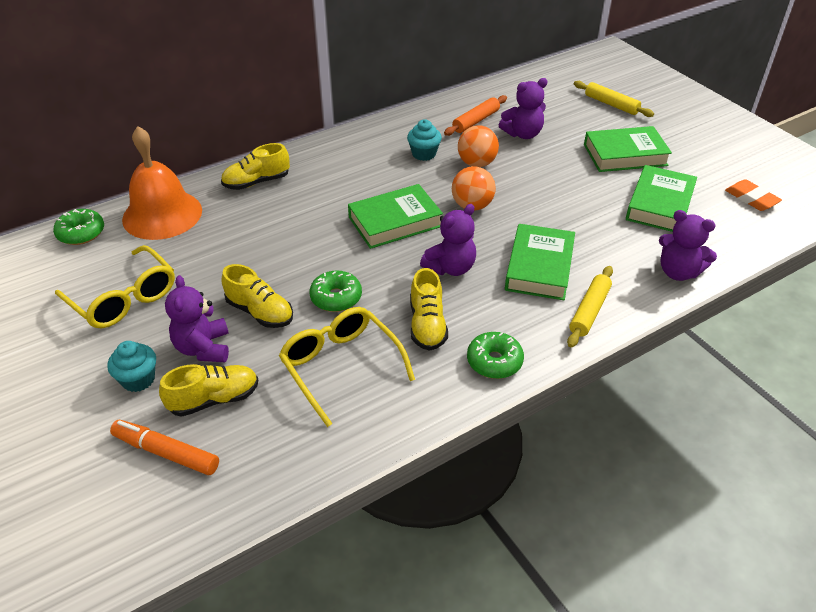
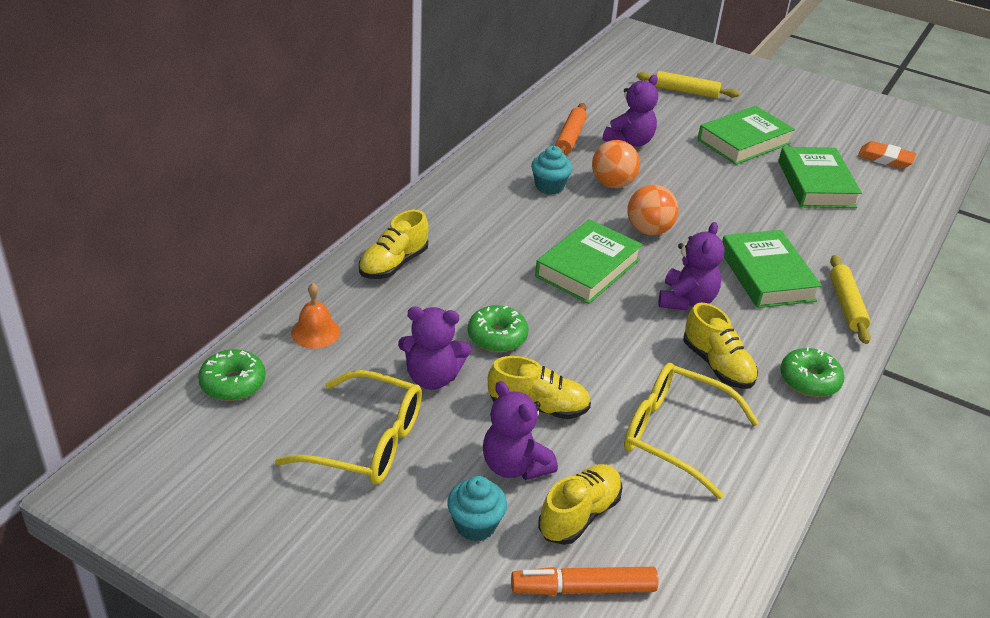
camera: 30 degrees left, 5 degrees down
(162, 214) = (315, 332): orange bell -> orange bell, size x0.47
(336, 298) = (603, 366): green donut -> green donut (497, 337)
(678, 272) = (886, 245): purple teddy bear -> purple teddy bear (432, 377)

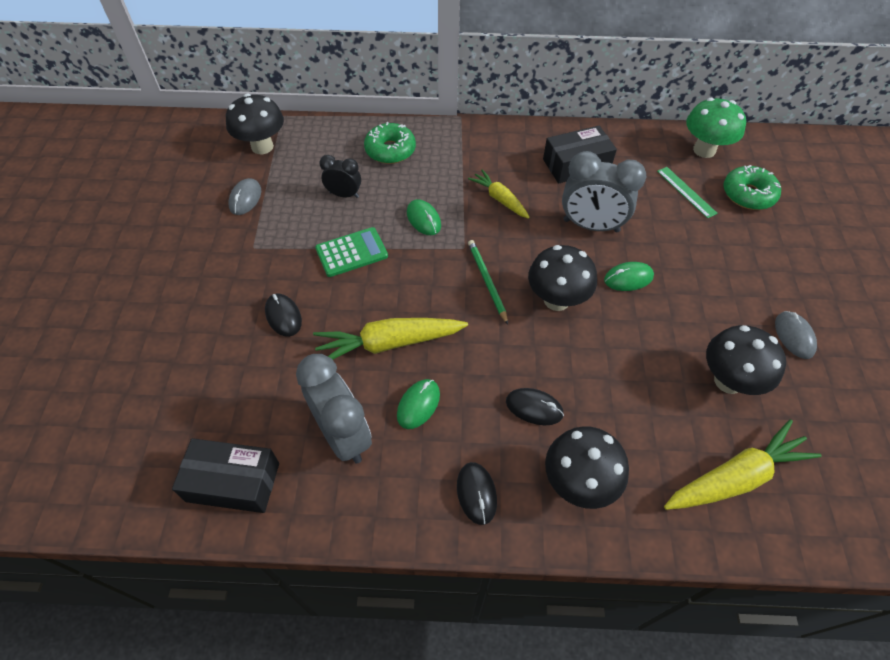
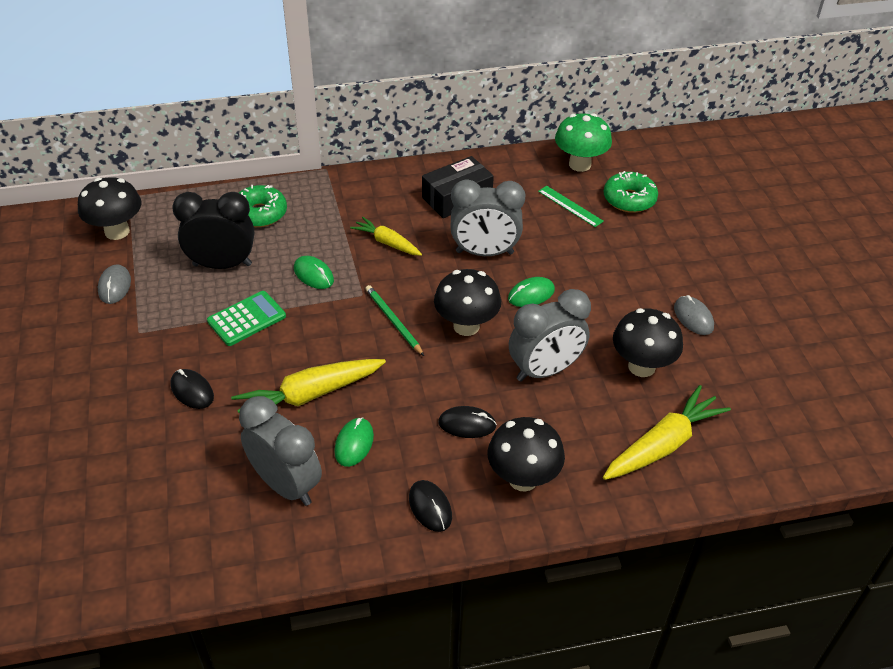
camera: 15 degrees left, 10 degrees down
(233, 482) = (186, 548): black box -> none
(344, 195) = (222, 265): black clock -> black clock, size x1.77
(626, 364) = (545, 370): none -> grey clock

··········

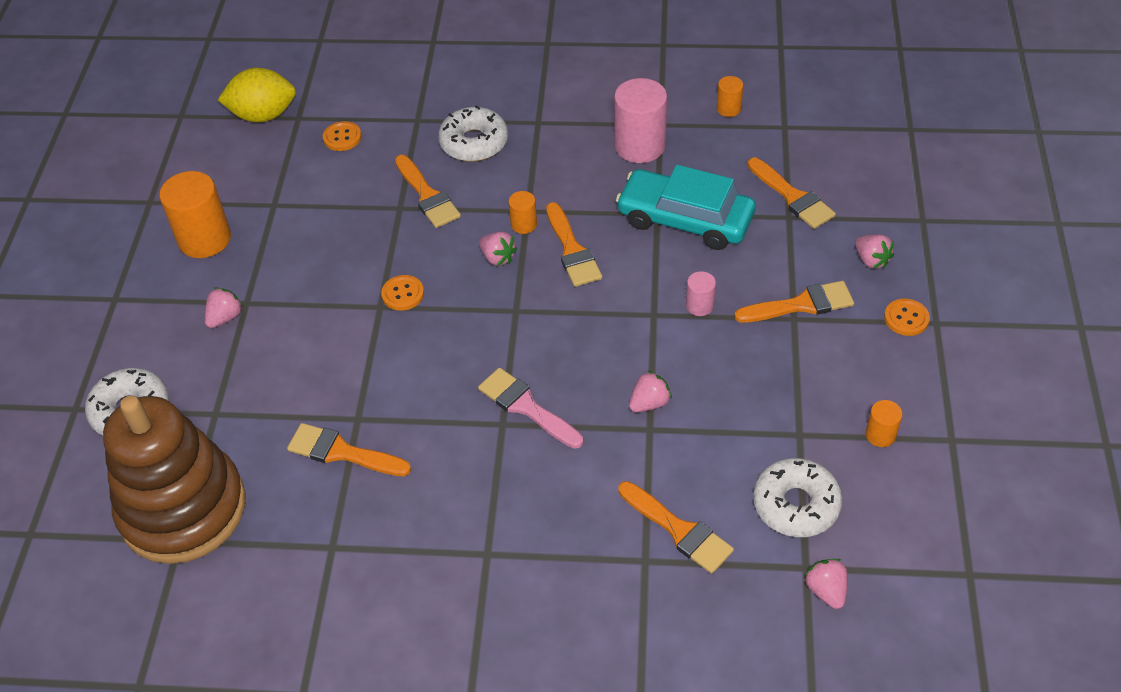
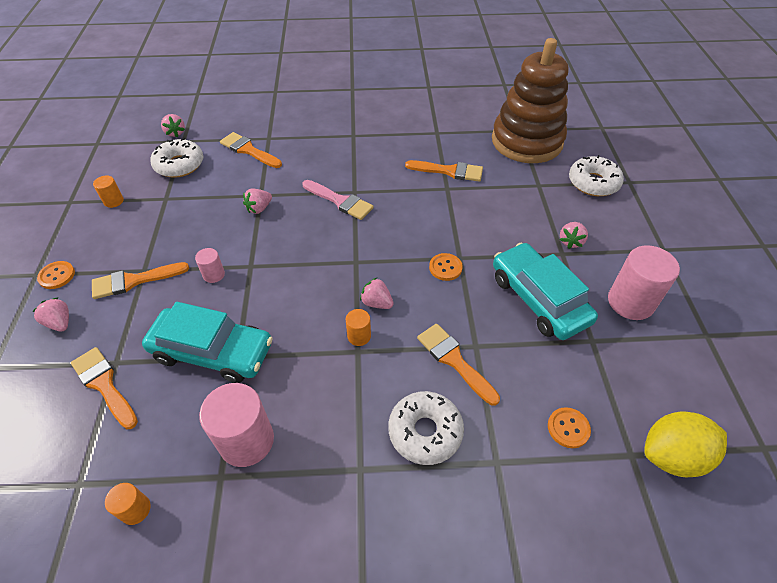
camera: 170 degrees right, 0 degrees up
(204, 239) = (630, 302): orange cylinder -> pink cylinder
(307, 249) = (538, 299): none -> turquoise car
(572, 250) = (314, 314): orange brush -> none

··········

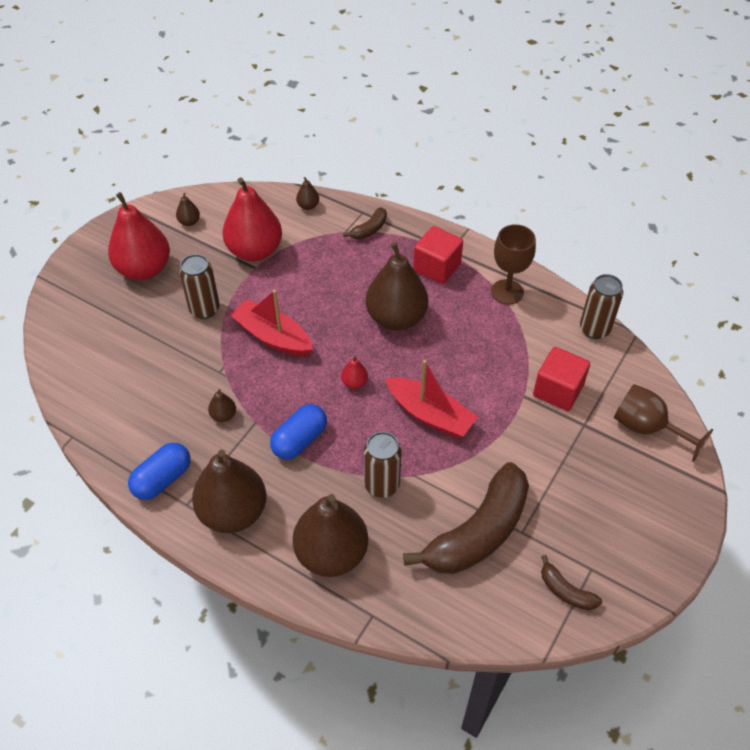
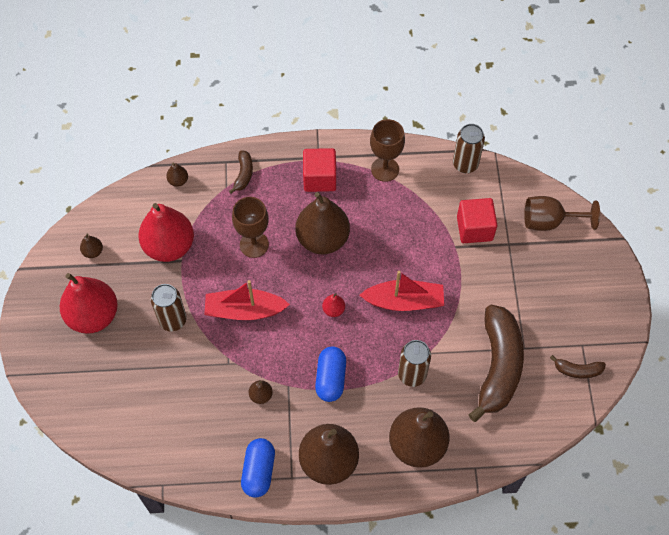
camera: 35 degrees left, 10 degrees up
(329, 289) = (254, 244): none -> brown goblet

··········

**Task description**
The material above holds pictures; leave them out and set down exactly the lines from the line with "(336, 298) = (603, 366): green" to the line with "(626, 364) = (545, 370): none -> grey clock", both included.

**Solution to the problem**
(336, 298) = (603, 366): green donut -> green donut (497, 337)
(678, 272) = (886, 245): purple teddy bear -> purple teddy bear (432, 377)

camera: 15 degrees left, 10 degrees down
(233, 482) = (186, 548): black box -> none
(344, 195) = (222, 265): black clock -> black clock, size x1.77
(626, 364) = (545, 370): none -> grey clock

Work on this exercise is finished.